■ WHAT THIS TASK INVOLVES ■
Exactly retype the opening line of the entries and every line after it, ending with the line that contains "orange star: (163, 112)". Skip all pictures.

■ SUPPLIED ENTRIES ■
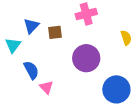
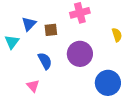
blue semicircle: (31, 70) -> (45, 61), moved
pink triangle: (46, 87) -> (33, 86), moved

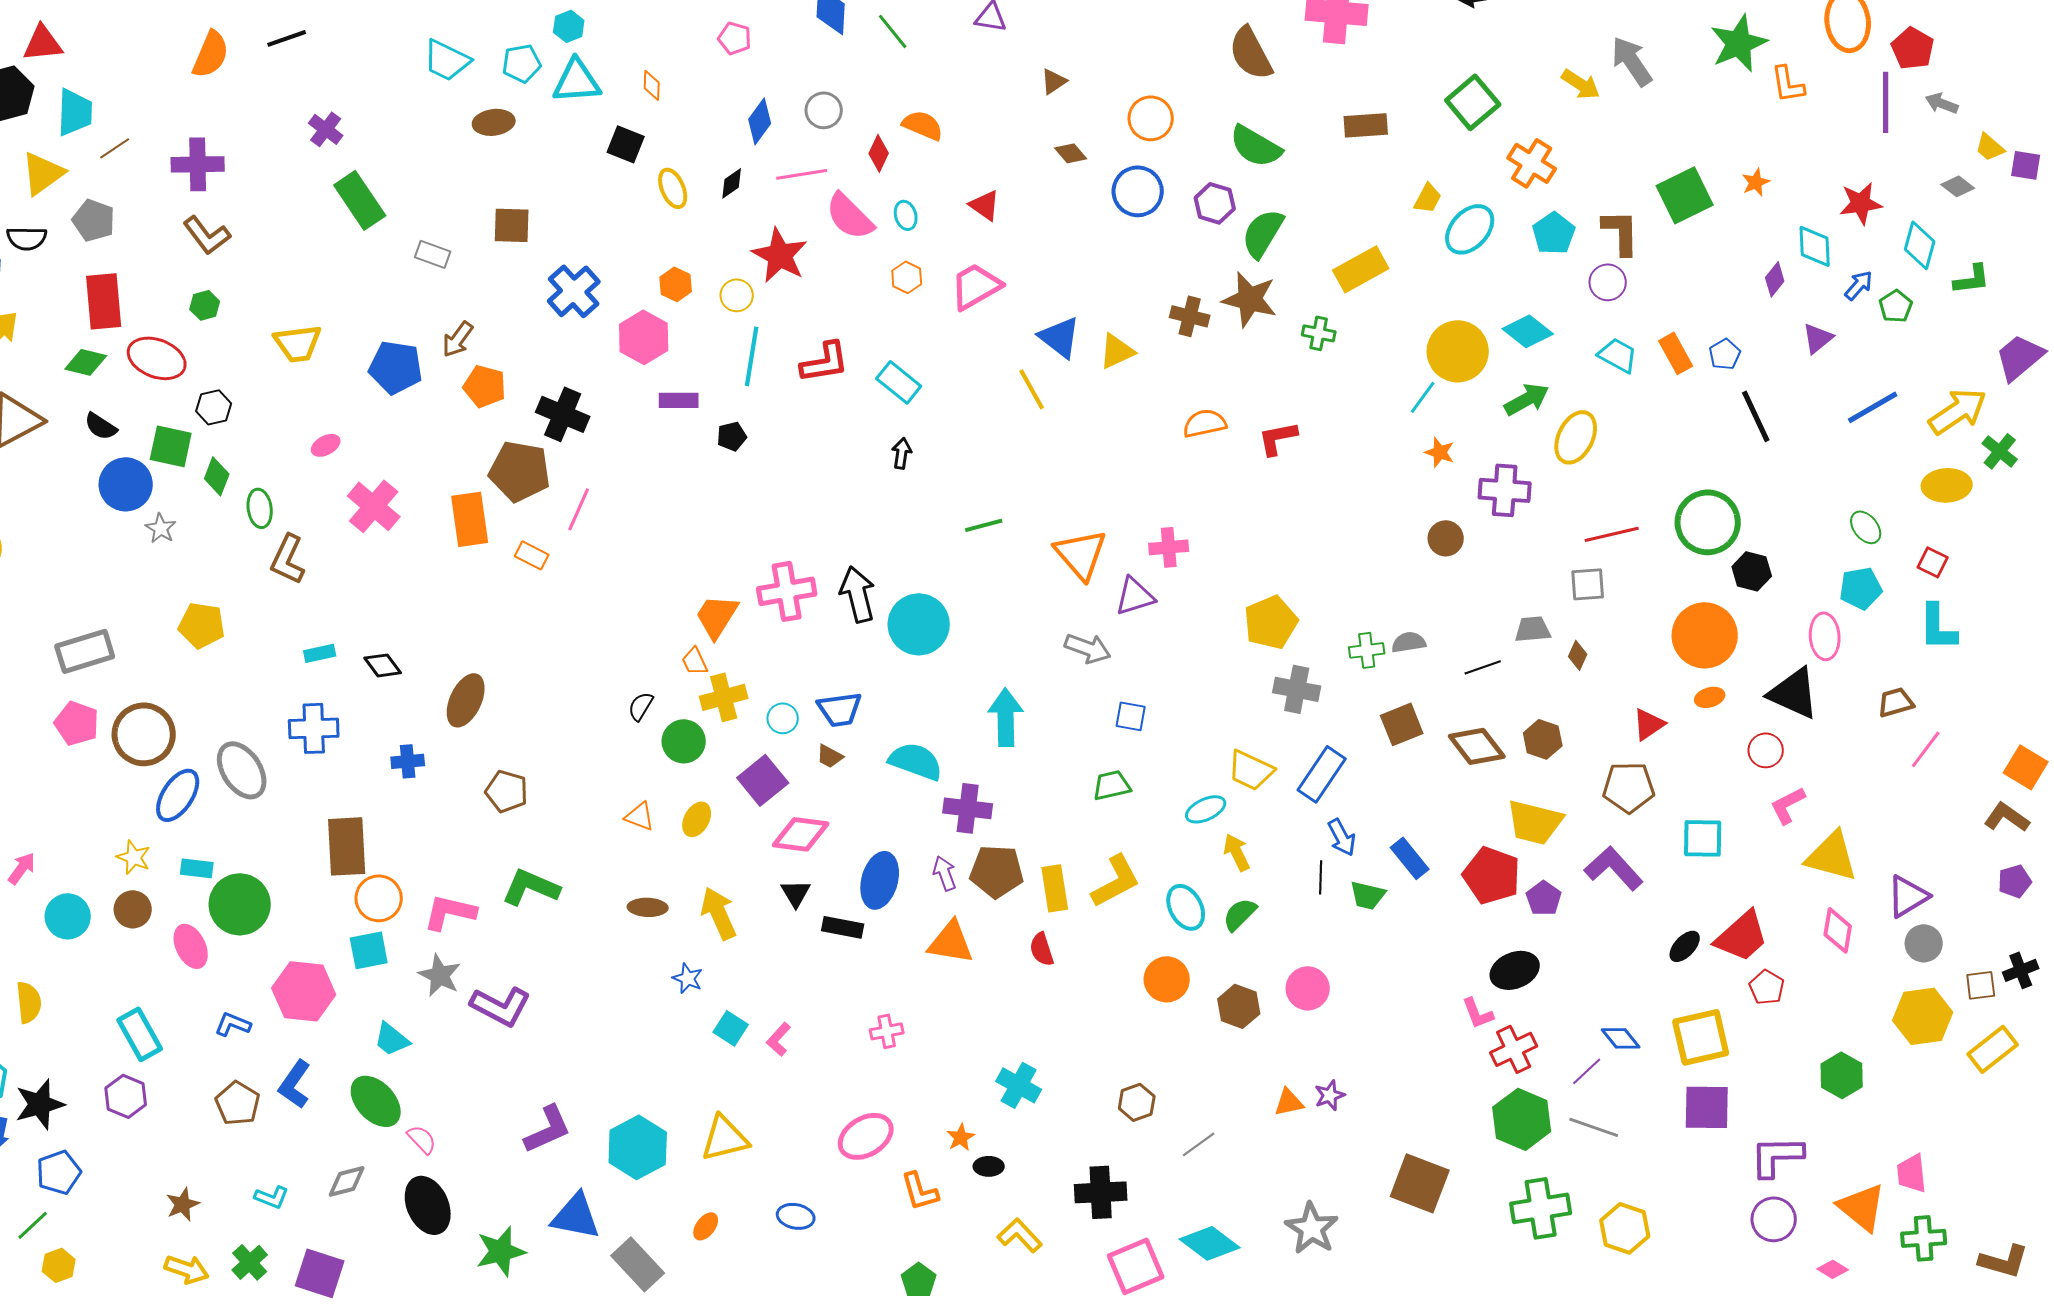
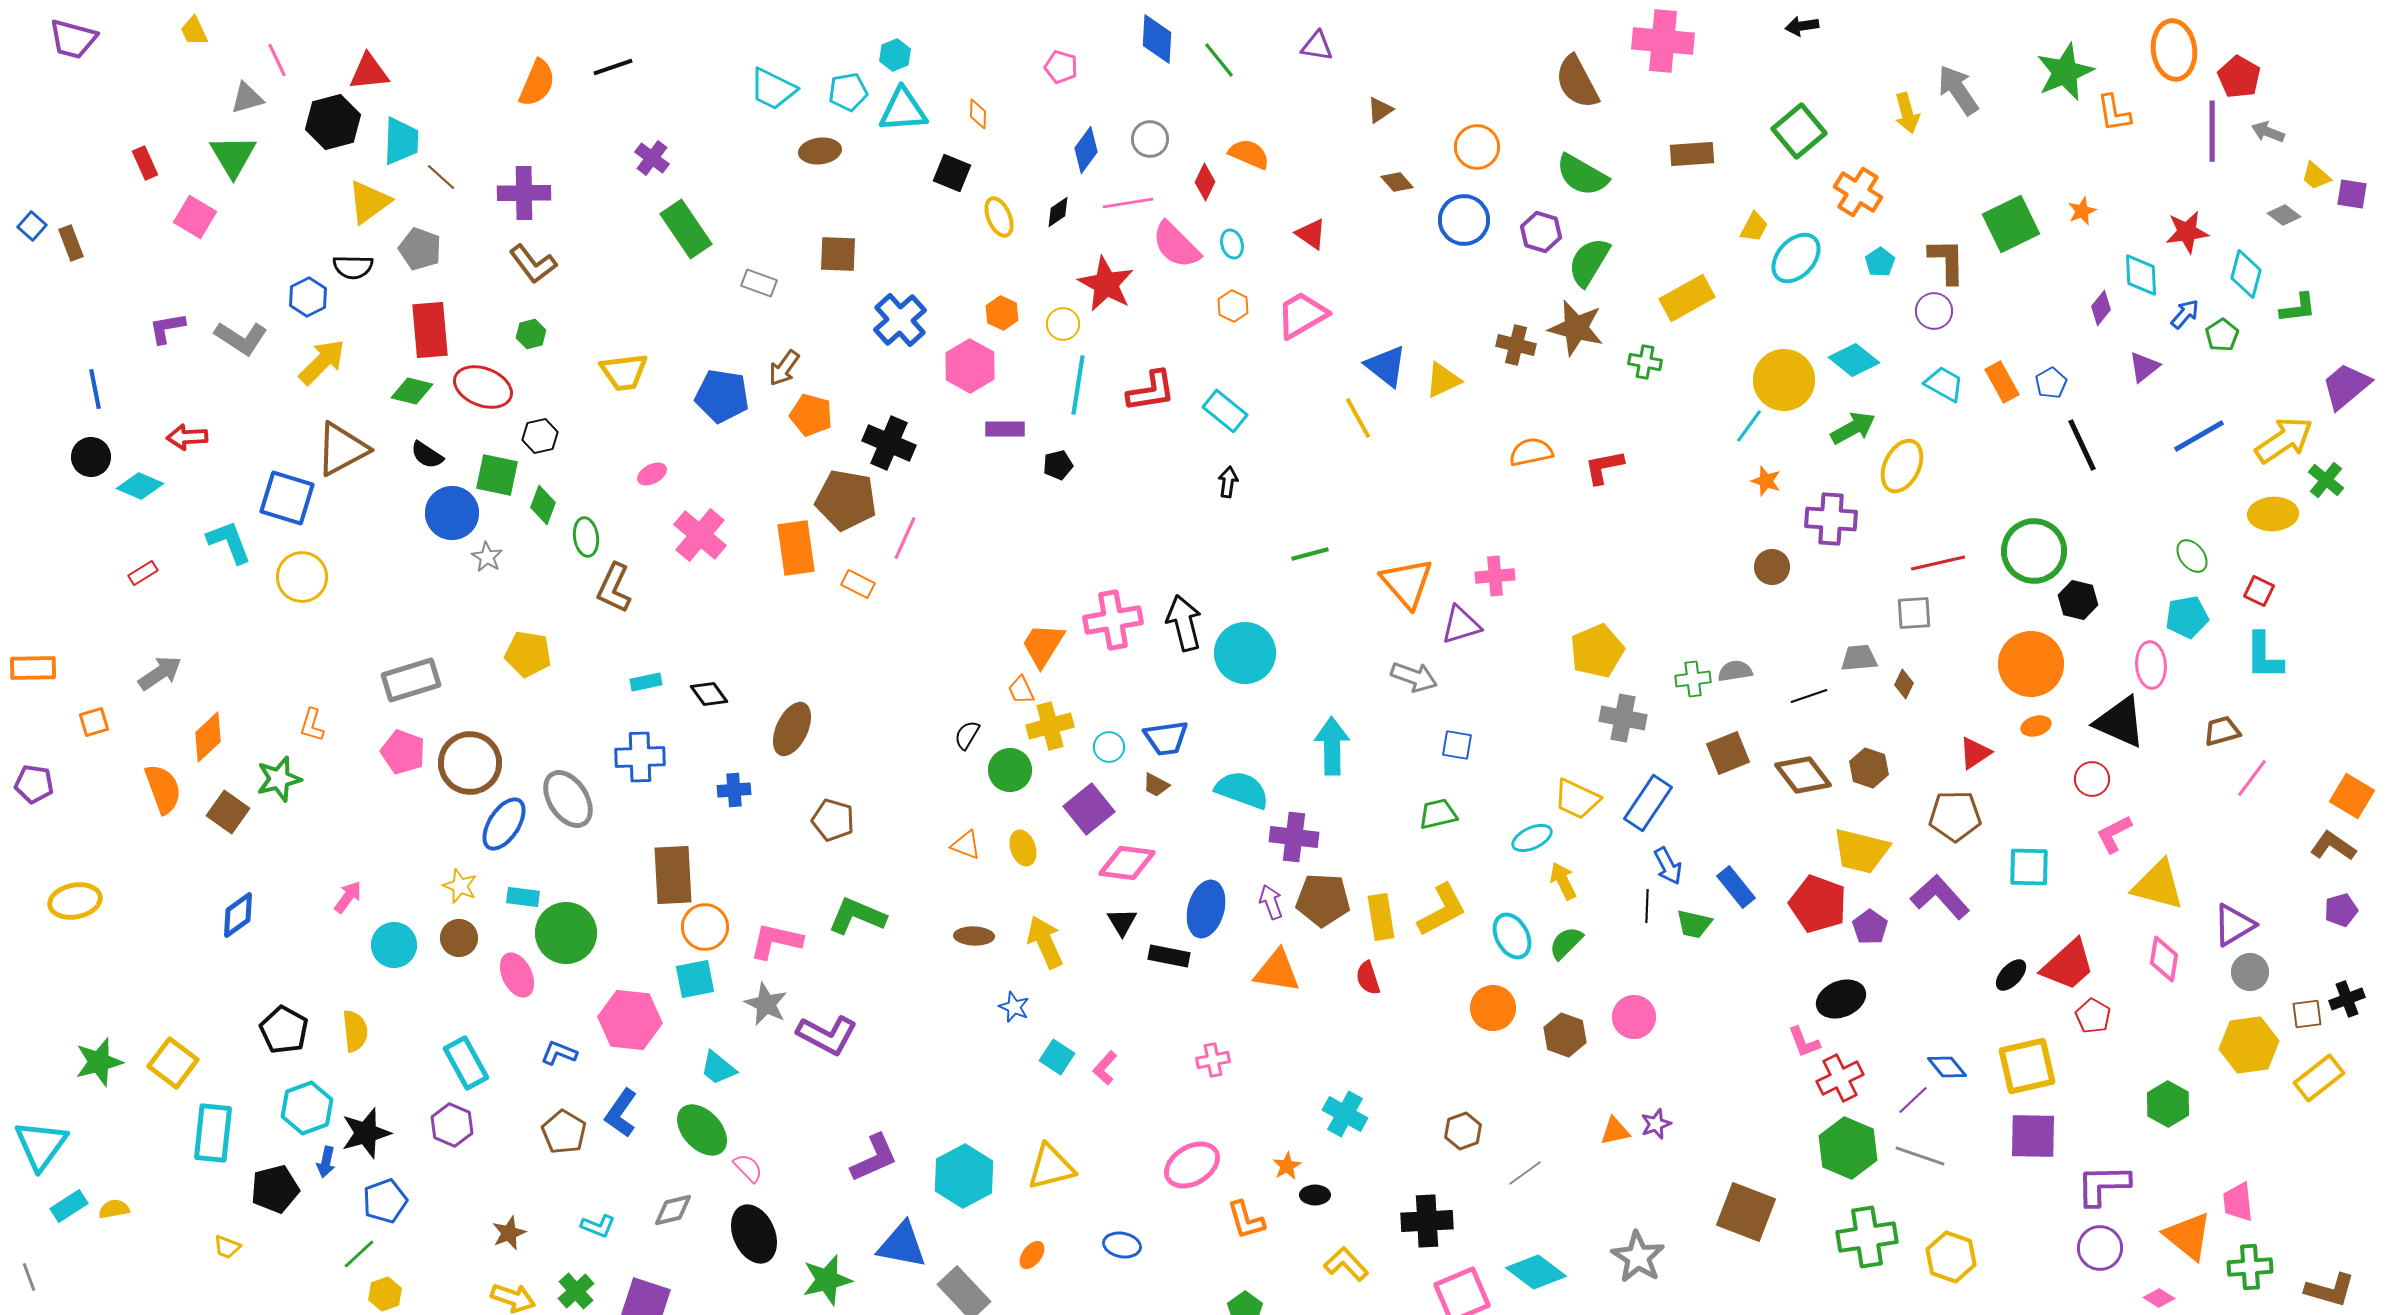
yellow arrow: (1581, 84) -> (1907, 113), turned 42
brown line: (115, 148) -> (441, 177), turned 76
cyan pentagon: (1554, 233) -> (1880, 262), size x0.7
yellow ellipse: (697, 819) -> (1023, 848), turned -48

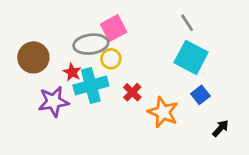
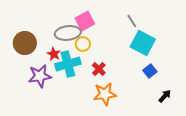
gray line: (187, 23) -> (132, 21), moved
orange star: (163, 112) -> (105, 94), moved, turned -30

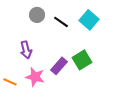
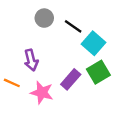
cyan square: (89, 20) -> (94, 43), moved
orange line: (10, 82) -> (12, 83), moved

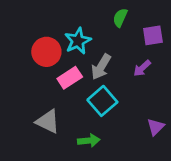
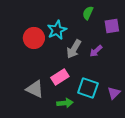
purple arrow: (142, 68) -> (96, 51), moved
pink rectangle: (70, 78) -> (60, 77), moved
cyan square: (102, 101) -> (88, 88), moved, turned -30

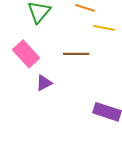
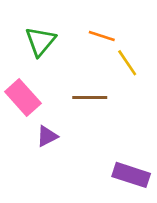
yellow line: (104, 28) -> (127, 63), turned 45

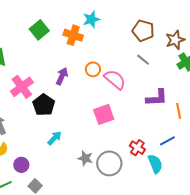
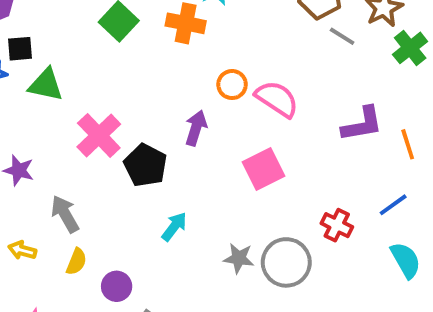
gray line: (143, 60) -> (342, 36), moved
purple arrow: (62, 76) -> (196, 128), moved
cyan semicircle: (155, 164) -> (406, 260), moved

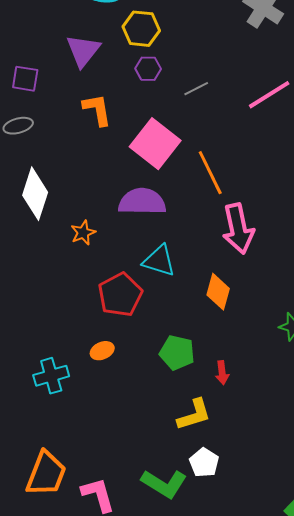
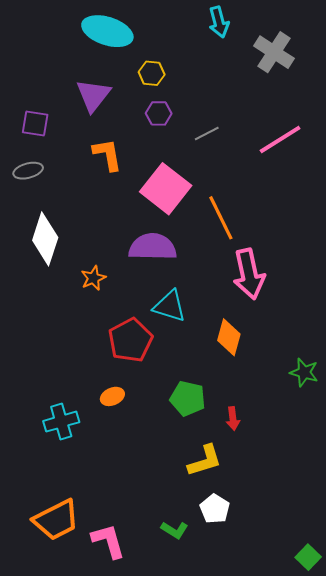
yellow hexagon: (141, 29) -> (152, 73), size x0.7
orange trapezoid: (46, 474) -> (56, 520), turned 42
green L-shape: (164, 484) -> (175, 530), size x0.6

■ EXERCISE RESPONSE ■
blue semicircle: (31, 70) -> (45, 61), moved
pink triangle: (46, 87) -> (33, 86), moved

yellow arrow: (1581, 84) -> (1907, 113), turned 42
brown line: (115, 148) -> (441, 177), turned 76
cyan pentagon: (1554, 233) -> (1880, 262), size x0.7
yellow ellipse: (697, 819) -> (1023, 848), turned -48

gray line: (187, 23) -> (132, 21), moved
orange star: (163, 112) -> (105, 94), moved, turned -30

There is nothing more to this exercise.